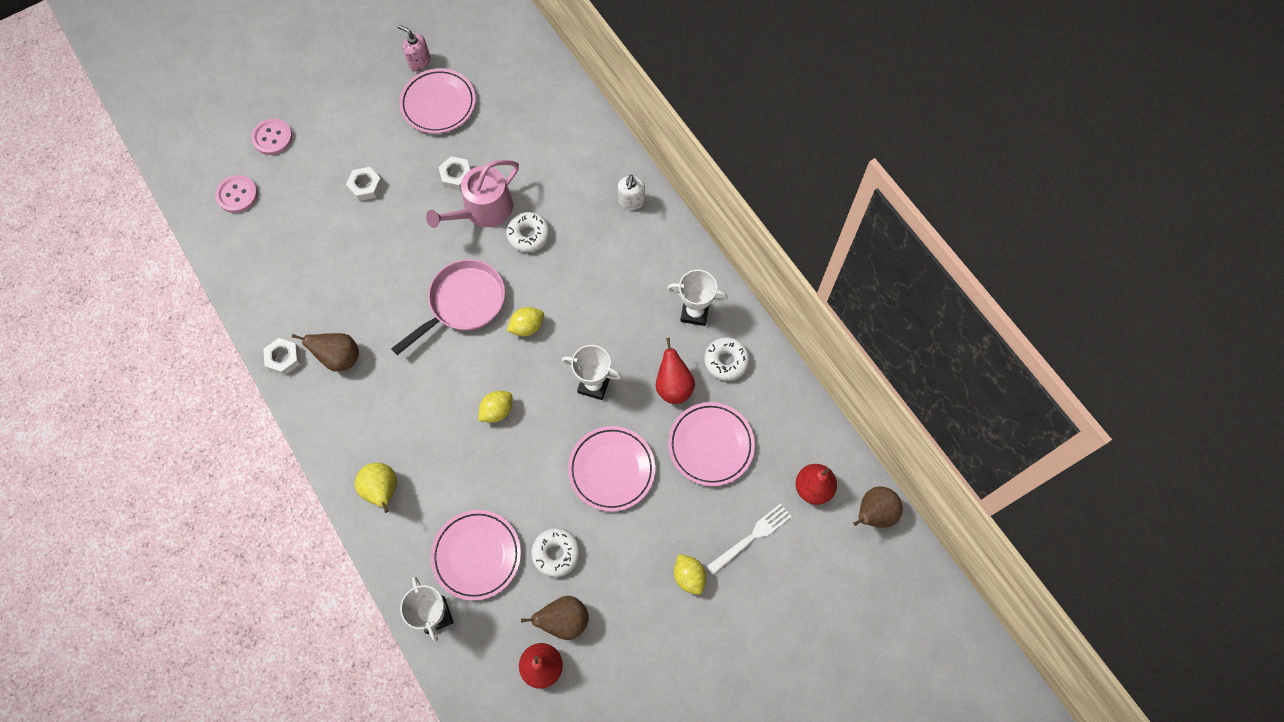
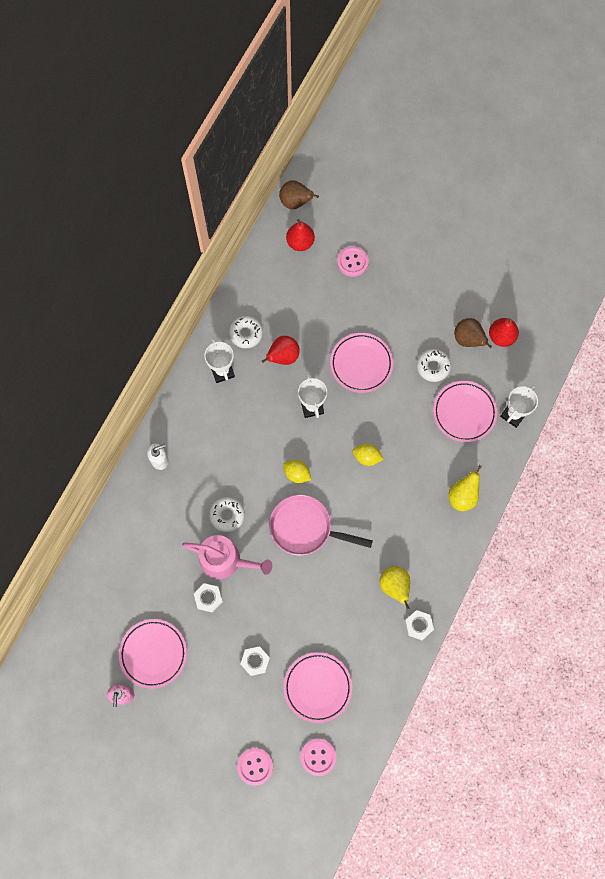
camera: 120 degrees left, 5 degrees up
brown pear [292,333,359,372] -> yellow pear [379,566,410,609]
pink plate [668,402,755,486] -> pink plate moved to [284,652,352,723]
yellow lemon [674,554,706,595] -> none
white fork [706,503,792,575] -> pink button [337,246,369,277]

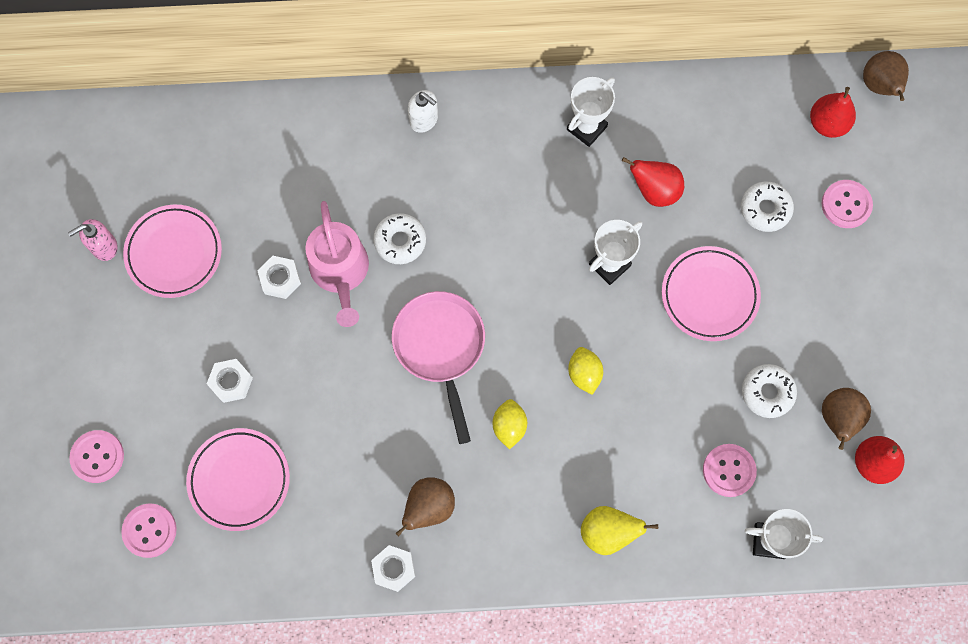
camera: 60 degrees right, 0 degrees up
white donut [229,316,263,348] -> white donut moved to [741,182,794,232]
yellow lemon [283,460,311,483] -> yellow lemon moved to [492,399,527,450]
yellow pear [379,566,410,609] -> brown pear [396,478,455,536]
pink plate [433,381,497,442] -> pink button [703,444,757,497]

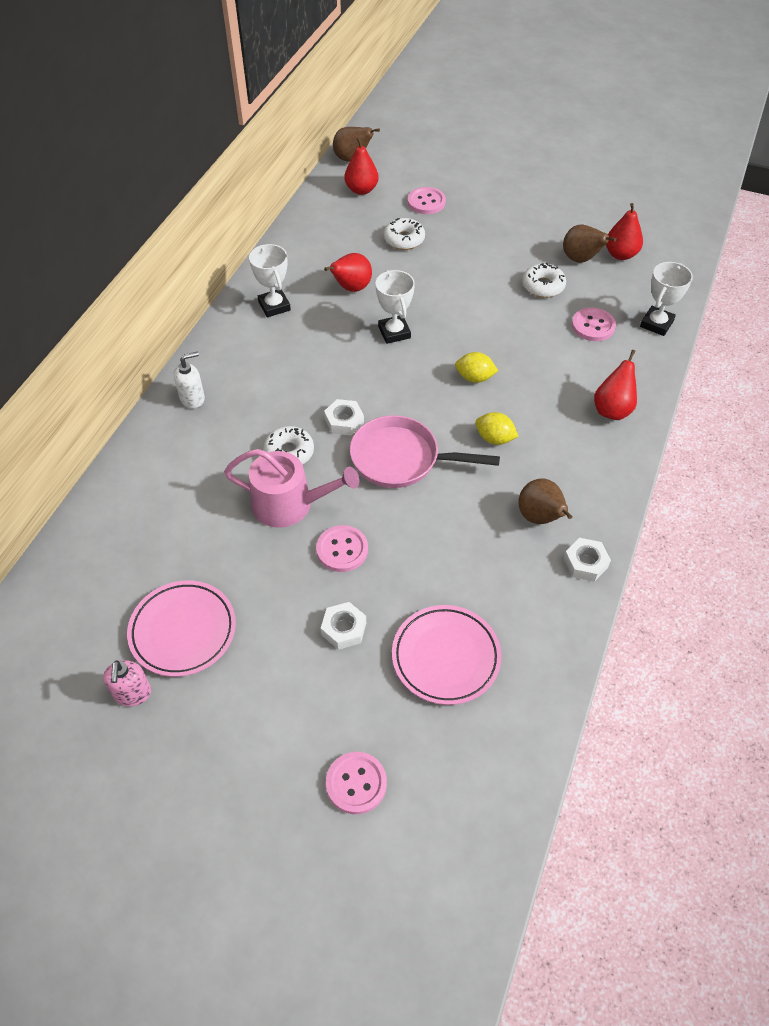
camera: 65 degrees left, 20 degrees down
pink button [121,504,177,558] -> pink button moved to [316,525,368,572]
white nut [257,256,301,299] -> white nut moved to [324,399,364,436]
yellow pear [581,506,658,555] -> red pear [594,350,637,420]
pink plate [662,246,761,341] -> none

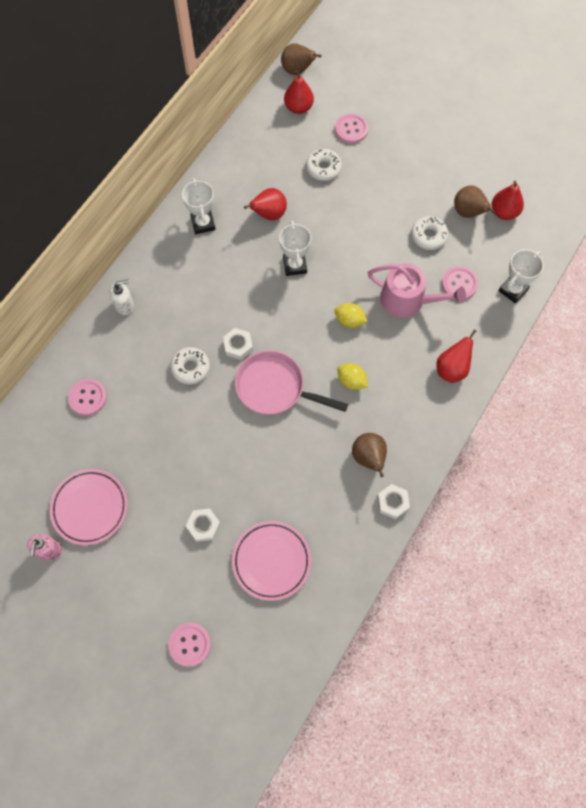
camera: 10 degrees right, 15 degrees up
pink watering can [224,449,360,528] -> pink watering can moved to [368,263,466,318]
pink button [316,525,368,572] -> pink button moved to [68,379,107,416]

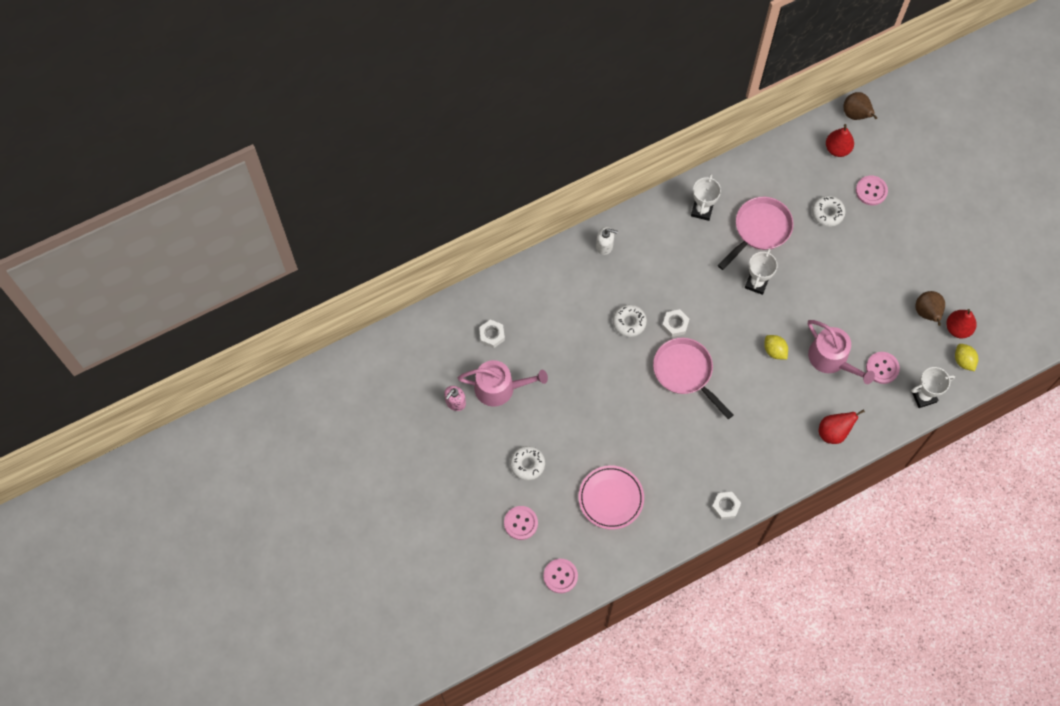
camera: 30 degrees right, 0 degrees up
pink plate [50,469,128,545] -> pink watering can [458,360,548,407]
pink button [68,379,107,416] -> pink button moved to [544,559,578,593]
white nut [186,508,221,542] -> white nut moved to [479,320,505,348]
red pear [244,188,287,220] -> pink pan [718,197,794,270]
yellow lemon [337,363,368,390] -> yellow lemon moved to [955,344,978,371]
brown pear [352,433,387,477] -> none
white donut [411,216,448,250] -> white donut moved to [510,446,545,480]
--
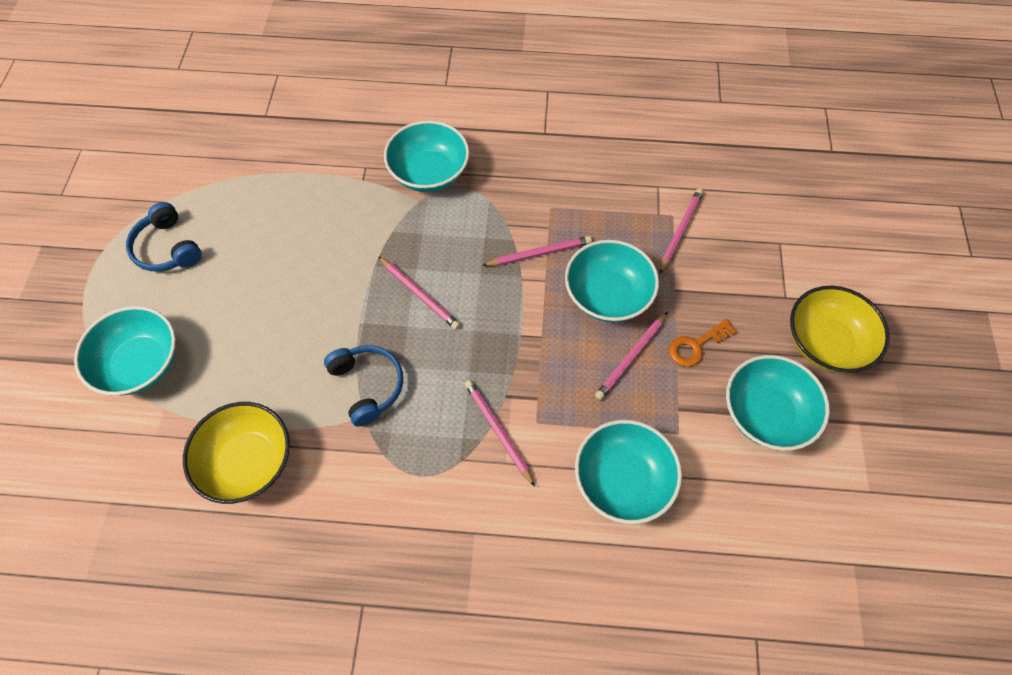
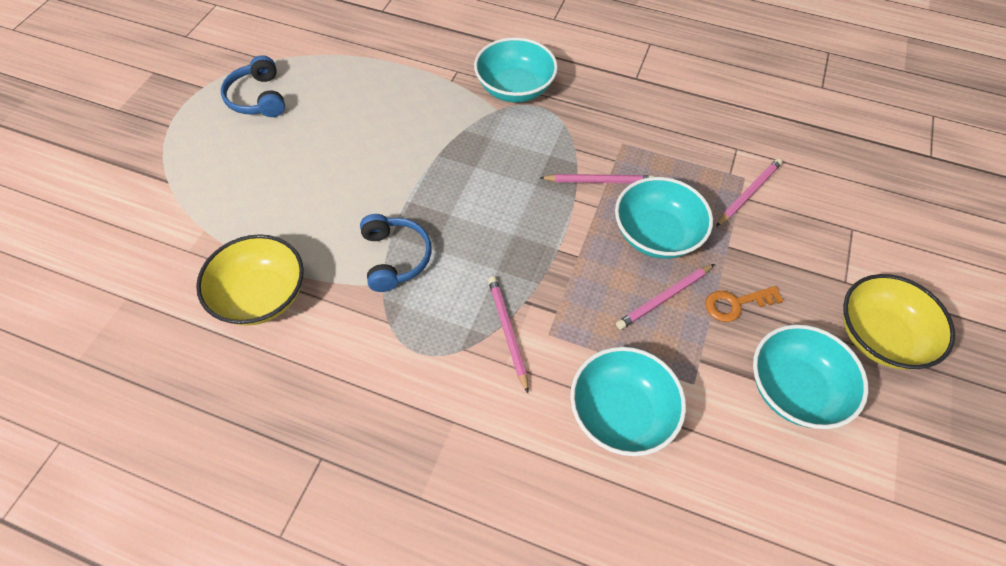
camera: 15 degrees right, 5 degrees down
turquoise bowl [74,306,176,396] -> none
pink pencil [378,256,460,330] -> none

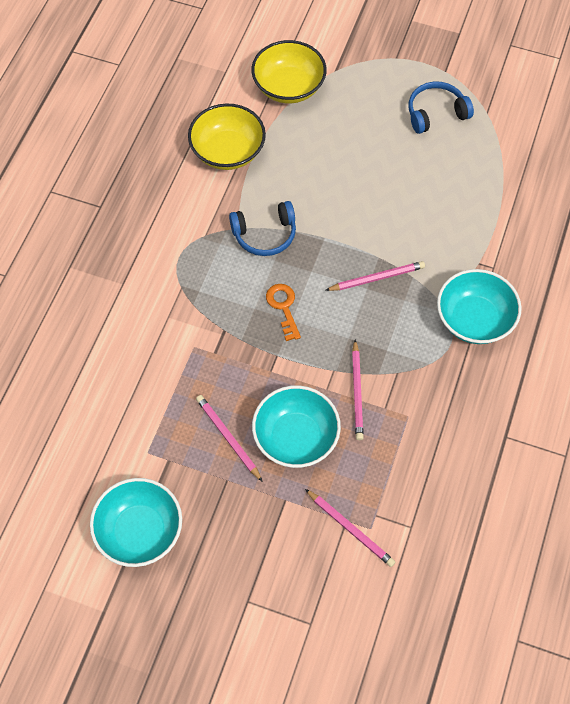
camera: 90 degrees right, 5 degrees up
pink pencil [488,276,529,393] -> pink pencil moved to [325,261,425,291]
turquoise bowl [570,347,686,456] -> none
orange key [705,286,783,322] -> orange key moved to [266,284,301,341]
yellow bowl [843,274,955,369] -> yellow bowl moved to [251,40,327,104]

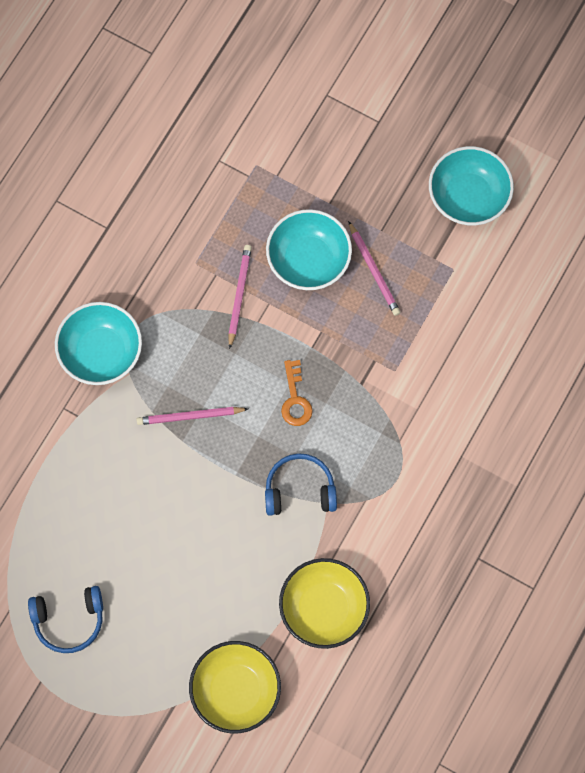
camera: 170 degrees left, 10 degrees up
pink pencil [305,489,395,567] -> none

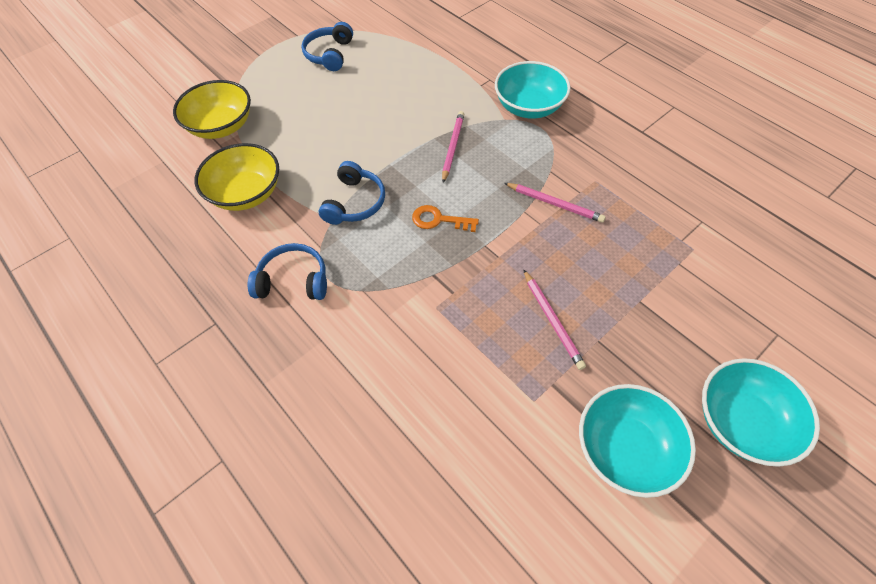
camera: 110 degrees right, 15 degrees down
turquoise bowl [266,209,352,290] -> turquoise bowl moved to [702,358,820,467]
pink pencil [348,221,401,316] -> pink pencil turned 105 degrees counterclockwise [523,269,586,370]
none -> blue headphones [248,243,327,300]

YOUR INSTRUCTIONS: Pull out every line above that holds the word "down".

TASK RESULT:
camera: 65 degrees left, 20 degrees down
camera: 15 degrees right, 5 degrees down
camera: 110 degrees right, 15 degrees down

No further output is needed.